THE TASK: I would like the line with "DRIVER2 pin IN2: 15 -> 6" and every line after it, down to the end of the entries below, output exactly and without pictures.
[MATERIAL FOR THIS EXERCISE — start]
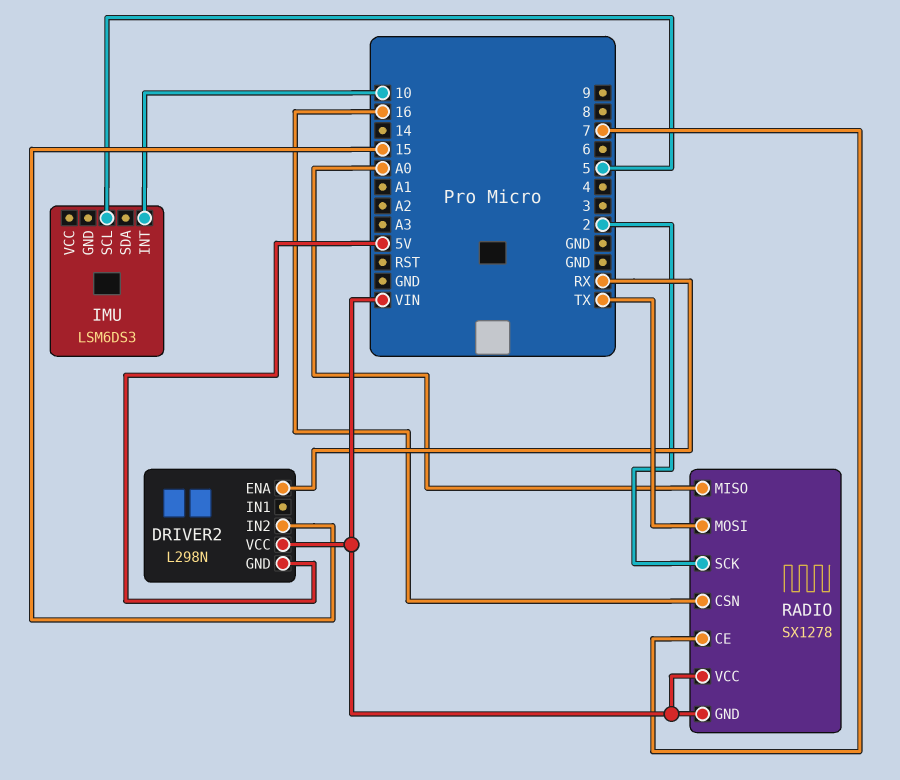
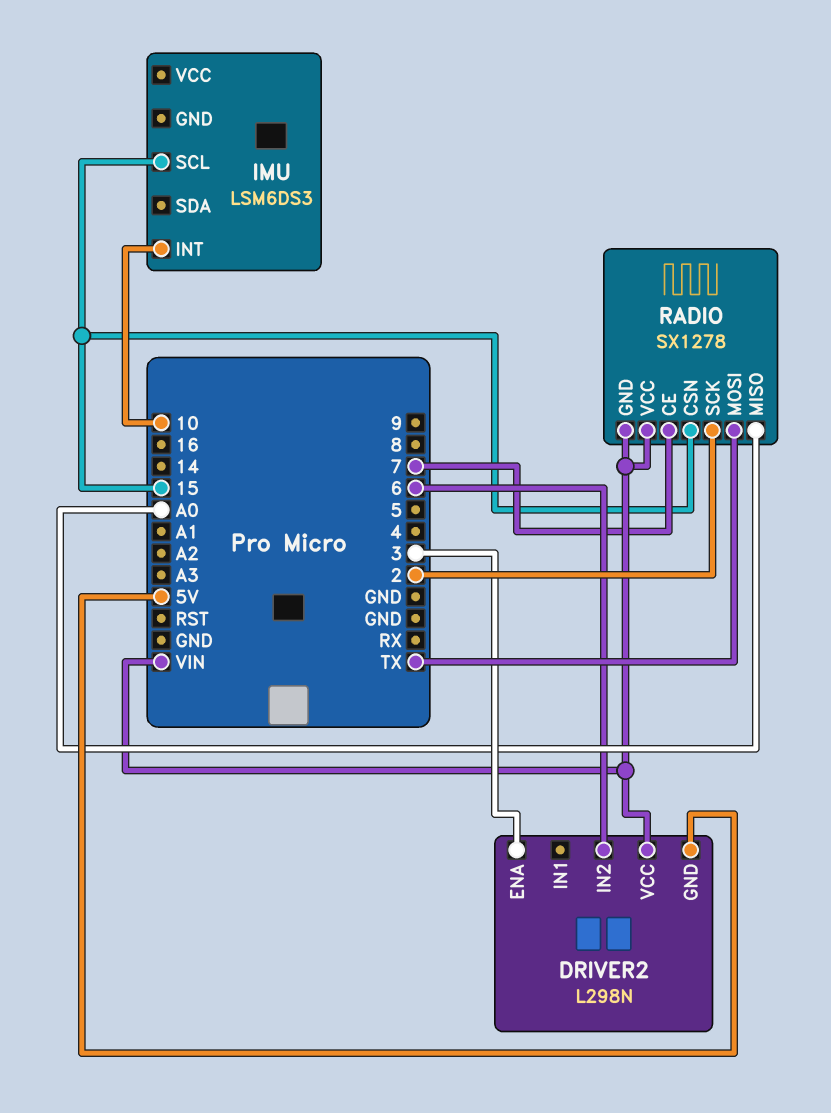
DRIVER2 pin ENA: RX -> 3
DRIVER2 pin IN2: 15 -> 6
IMU pin SCL: 5 -> 15
RADIO pin CSN: 16 -> 15

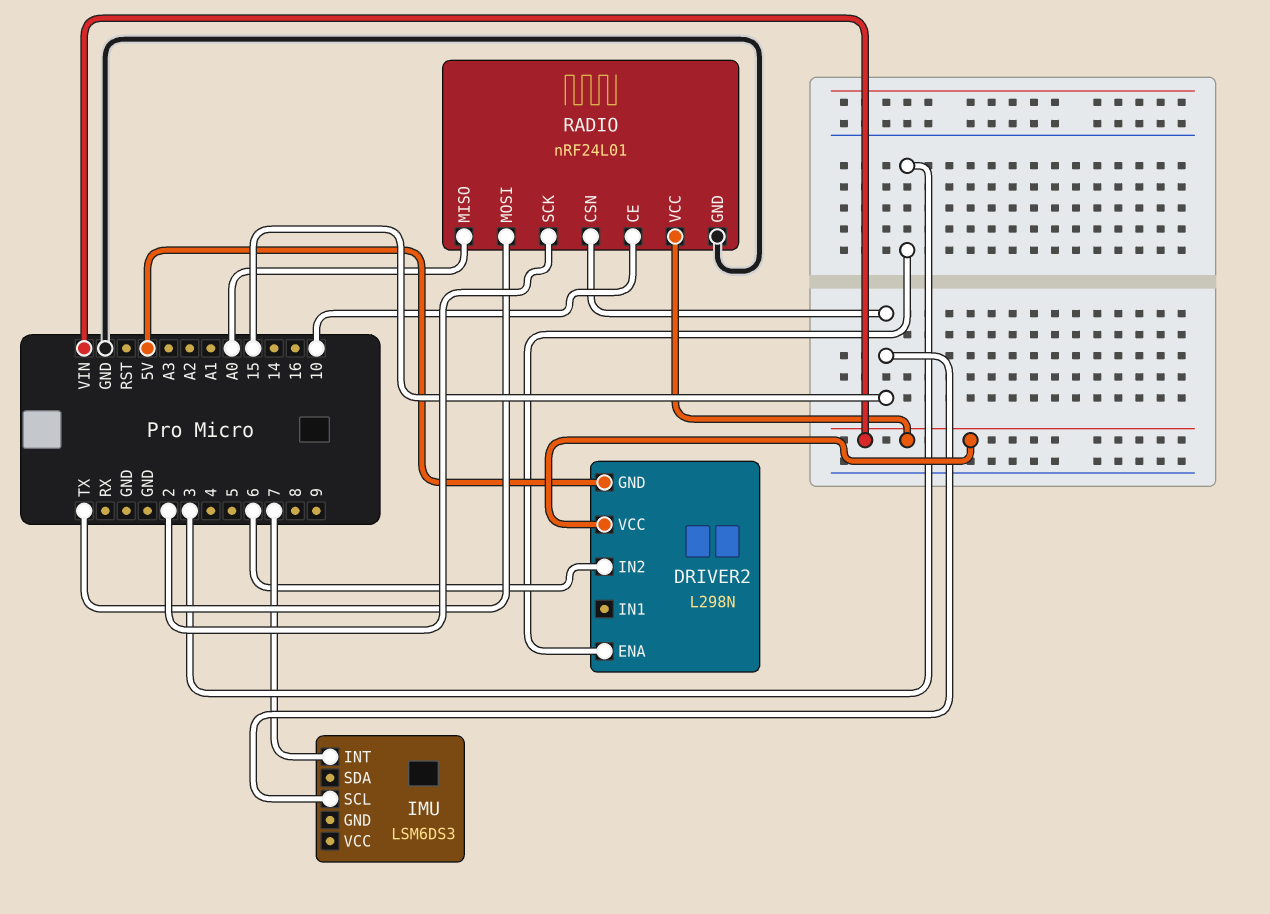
IMU pin INT: 10 -> 7
RADIO: SX1278 -> nRF24L01
RADIO pin CE: 7 -> 10
RADIO pin GND: VIN -> GND

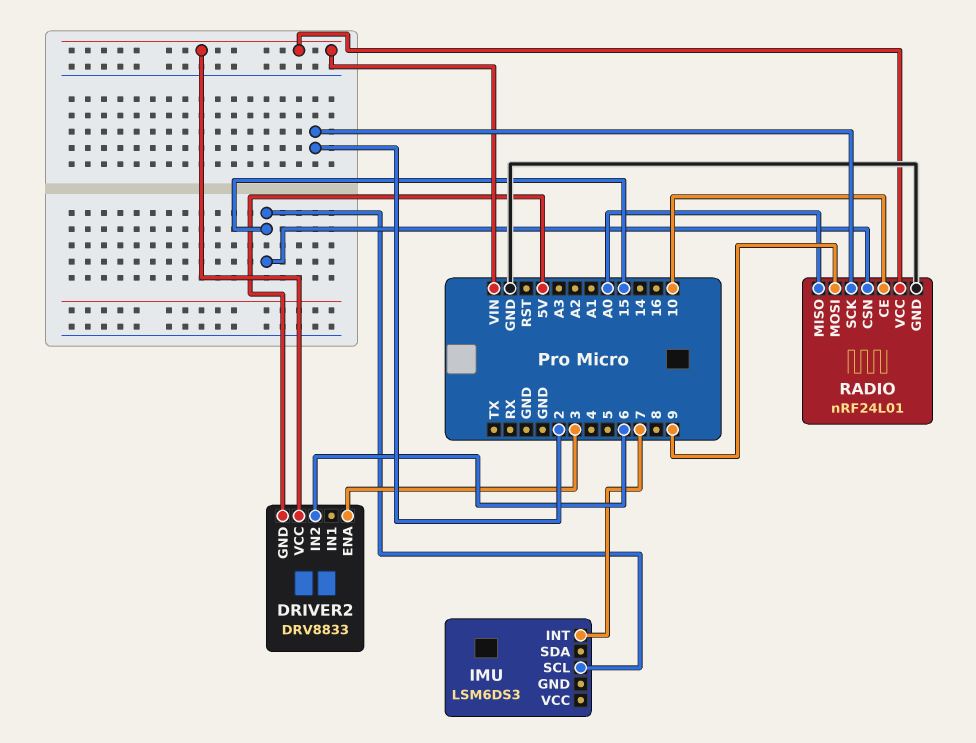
DRIVER2: L298N -> DRV8833
RADIO pin MOSI: TX -> 9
[MATERIAL FOR THIS EXERCISE — finish]
SOLUTION TO THIS TASK:
DRIVER2 pin IN2: 15 -> 6
IMU pin SCL: 5 -> 15
RADIO pin CSN: 16 -> 15

IMU pin INT: 10 -> 7
RADIO: SX1278 -> nRF24L01
RADIO pin CE: 7 -> 10
RADIO pin GND: VIN -> GND

DRIVER2: L298N -> DRV8833
RADIO pin MOSI: TX -> 9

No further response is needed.